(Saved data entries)
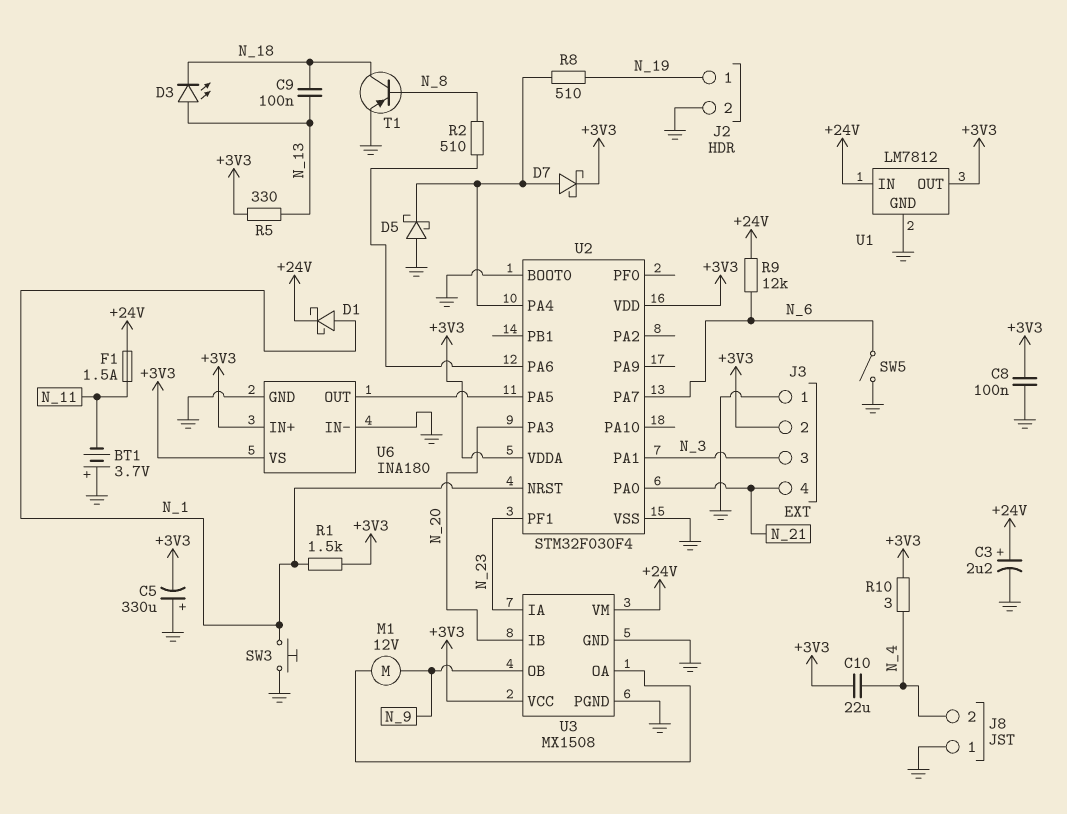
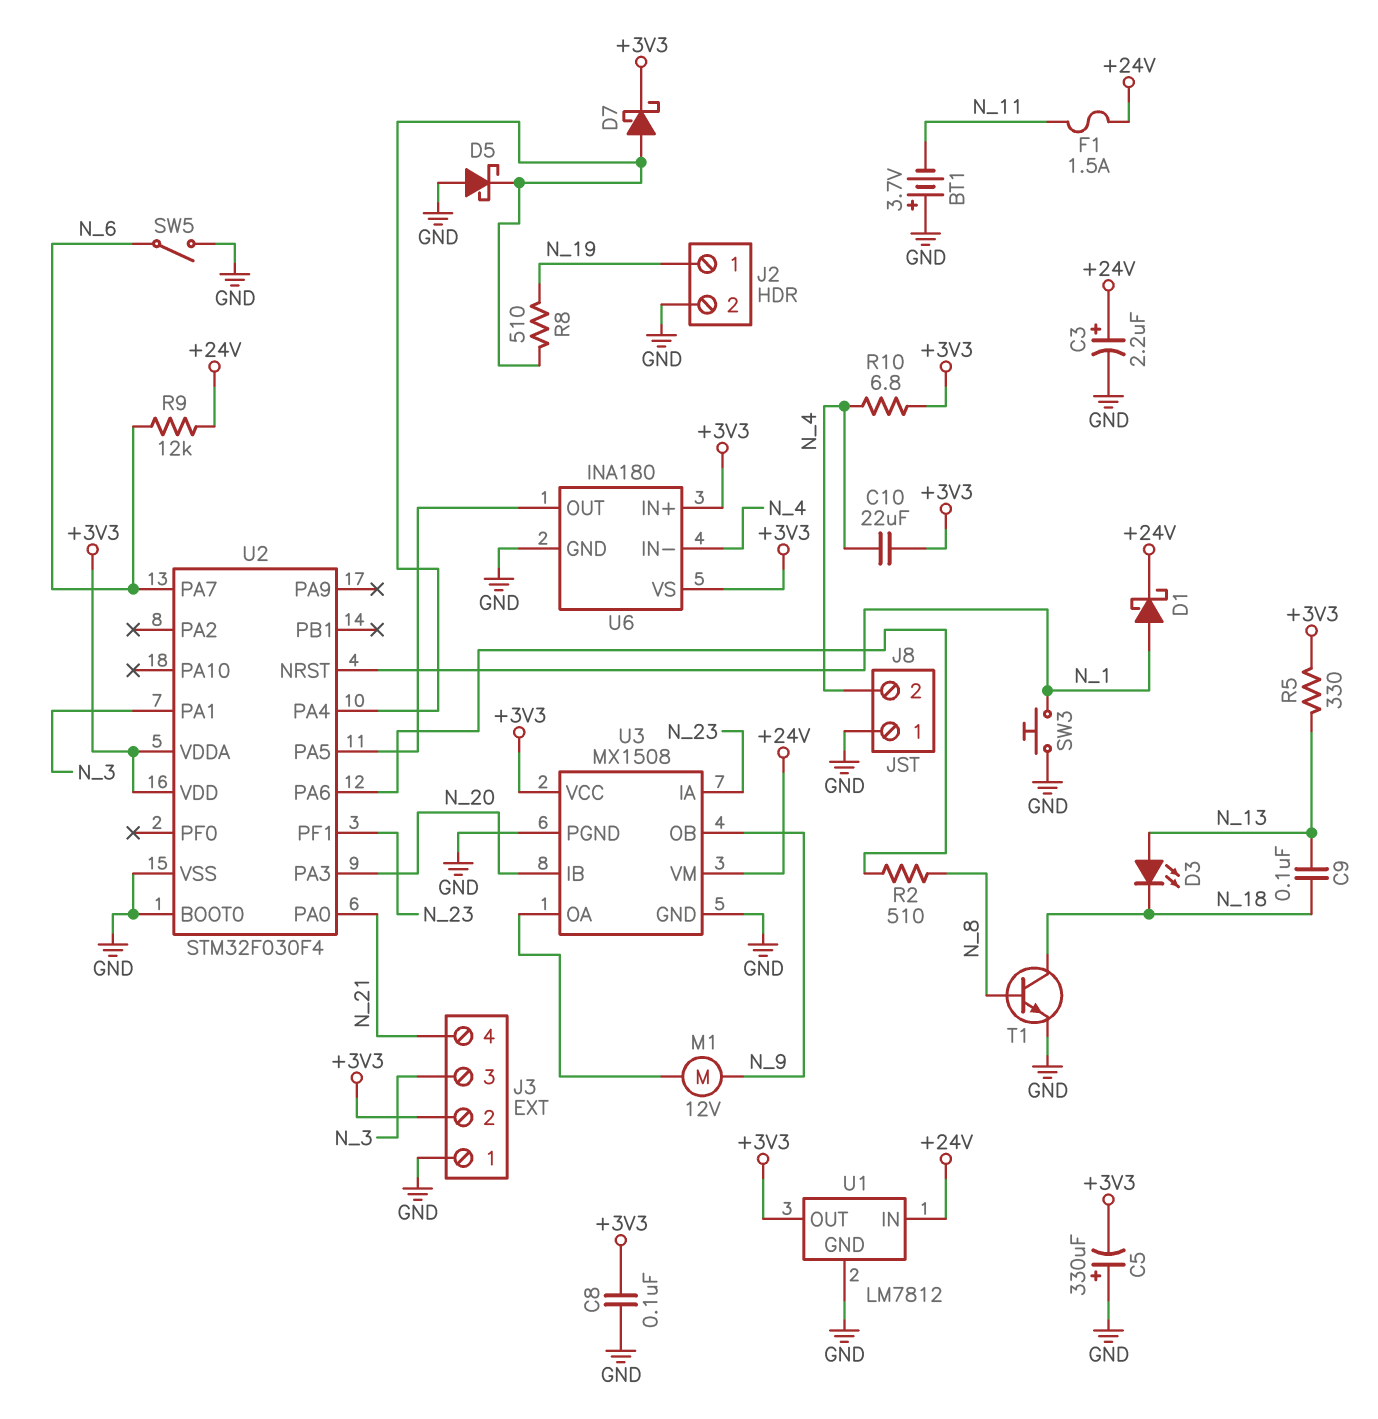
R1: 1.5k (+3V3, N_1) -> none
R10: 3 (+3V3, N_4) -> 6.8 (+3V3, N_4)
T1: PNP (B N_8, C N_18, E GND) -> NPN (B N_8, C N_18, E GND)
U6 pin IN-: GND -> N_4

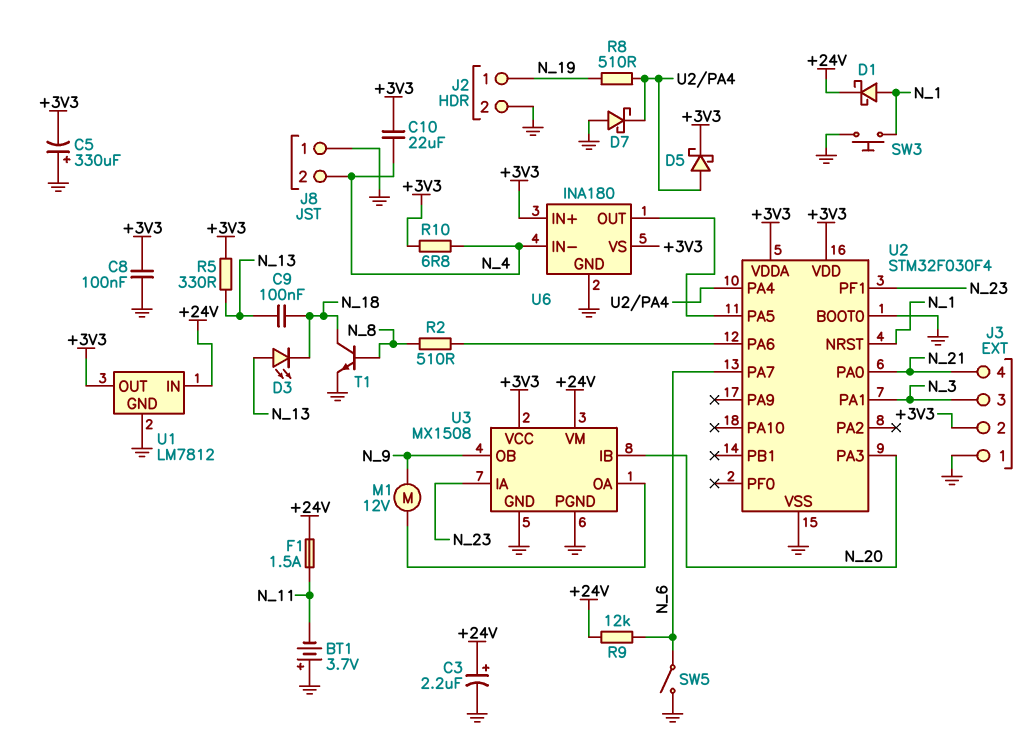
D5: schottky (A GND, K U2/PA4) -> schottky (A U2/PA4, K +3V3)
D7: schottky (A U2/PA4, K +3V3) -> schottky (A GND, K U2/PA4)

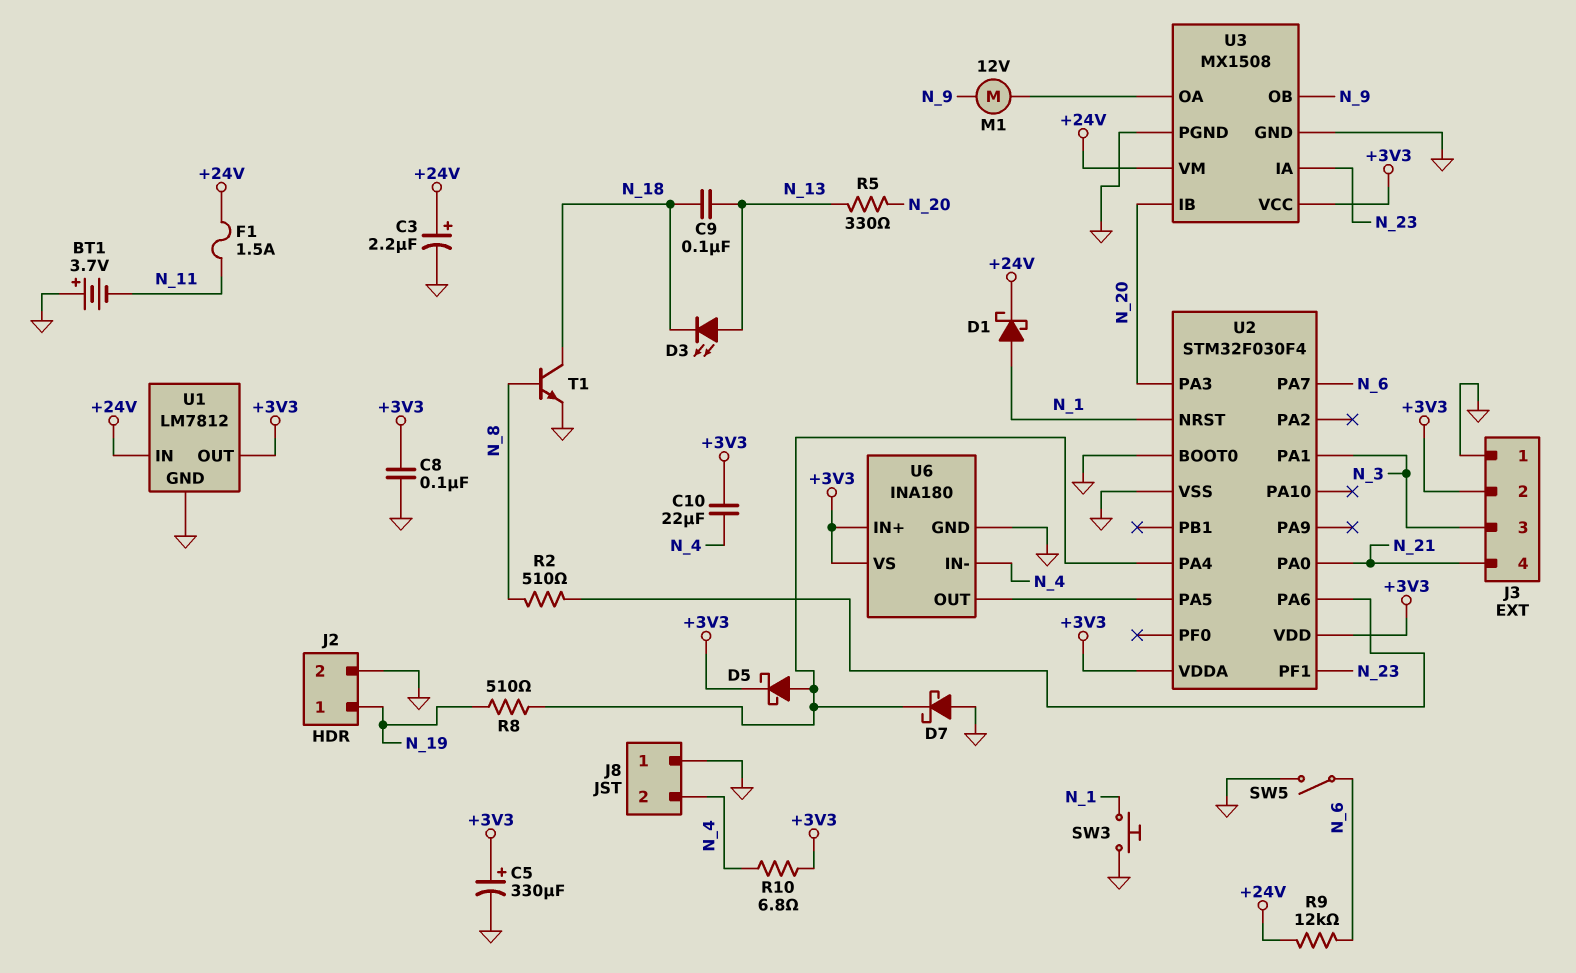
C5: 330uF (plus GND, minus +3V3) -> 330uF (plus +3V3, minus GND)
R5: 330 (+3V3, N_13) -> 330 (N_13, N_20)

§ **Exercise instructions**
The copy should hold exactly the lines from the one containing "T1: PNP (B N_8, C" through the final line of the records above, both ends included, and no picture.

§ **Answer space**
T1: PNP (B N_8, C N_18, E GND) -> NPN (B N_8, C N_18, E GND)
U6 pin IN-: GND -> N_4

D5: schottky (A GND, K U2/PA4) -> schottky (A U2/PA4, K +3V3)
D7: schottky (A U2/PA4, K +3V3) -> schottky (A GND, K U2/PA4)

C5: 330uF (plus GND, minus +3V3) -> 330uF (plus +3V3, minus GND)
R5: 330 (+3V3, N_13) -> 330 (N_13, N_20)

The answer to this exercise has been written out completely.